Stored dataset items
════════

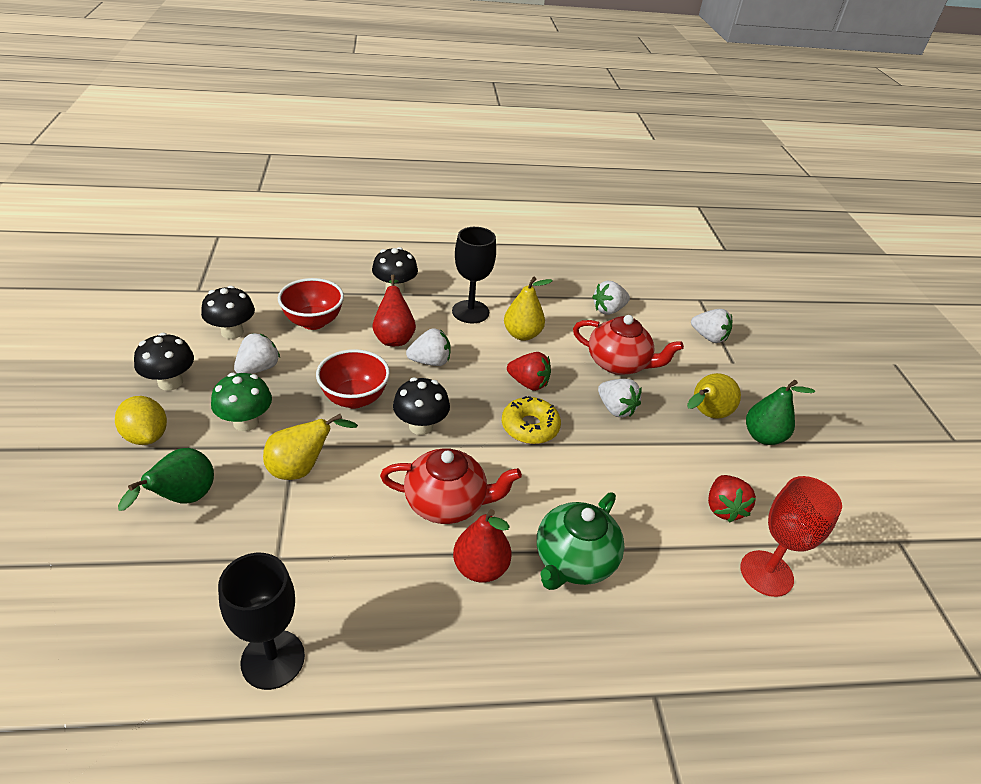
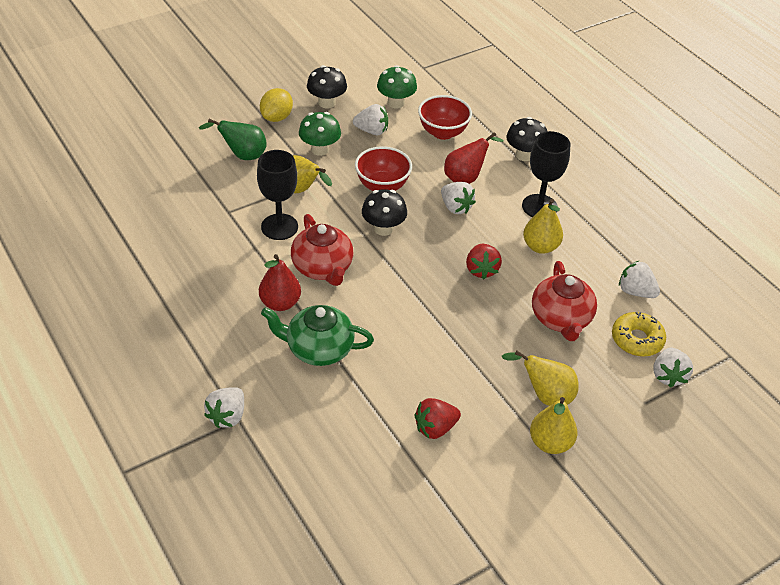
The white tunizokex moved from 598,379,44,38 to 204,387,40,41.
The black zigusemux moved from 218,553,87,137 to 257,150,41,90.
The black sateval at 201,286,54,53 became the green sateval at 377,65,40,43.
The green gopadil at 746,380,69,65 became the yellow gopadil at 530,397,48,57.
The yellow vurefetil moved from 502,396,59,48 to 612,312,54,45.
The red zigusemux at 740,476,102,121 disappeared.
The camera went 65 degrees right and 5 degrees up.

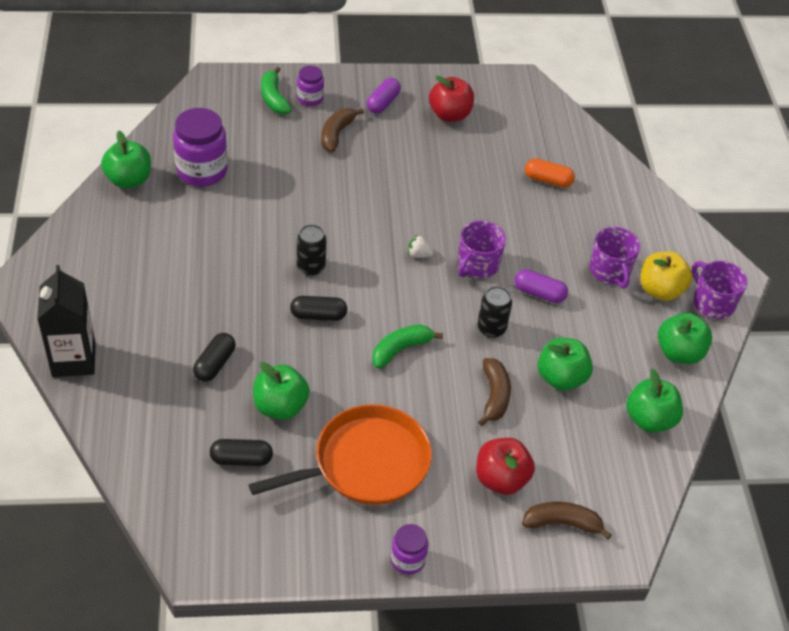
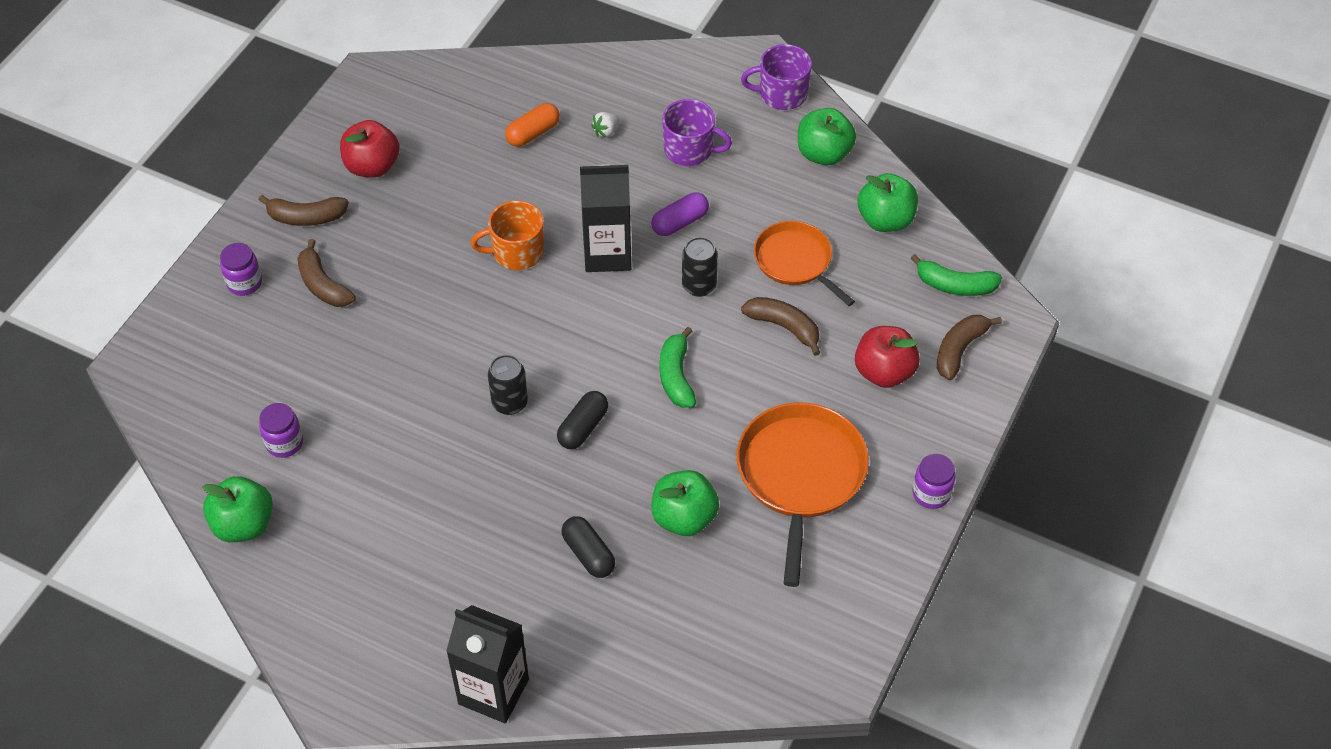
The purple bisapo at 367,78,34,36 was replaced by the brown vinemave at 259,195,90,31.
The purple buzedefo at 173,108,55,79 changed to 0.55 times the size.
The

════════

## WHAT TO WORK ON
Using the data above, reproduce exactly the lines from the line that contains "The green gopadil" through the line that contains "The red zigusemux", including both.

## RESULT
The green gopadil at 746,380,69,65 became the yellow gopadil at 530,397,48,57.
The yellow vurefetil moved from 502,396,59,48 to 612,312,54,45.
The red zigusemux at 740,476,102,121 disappeared.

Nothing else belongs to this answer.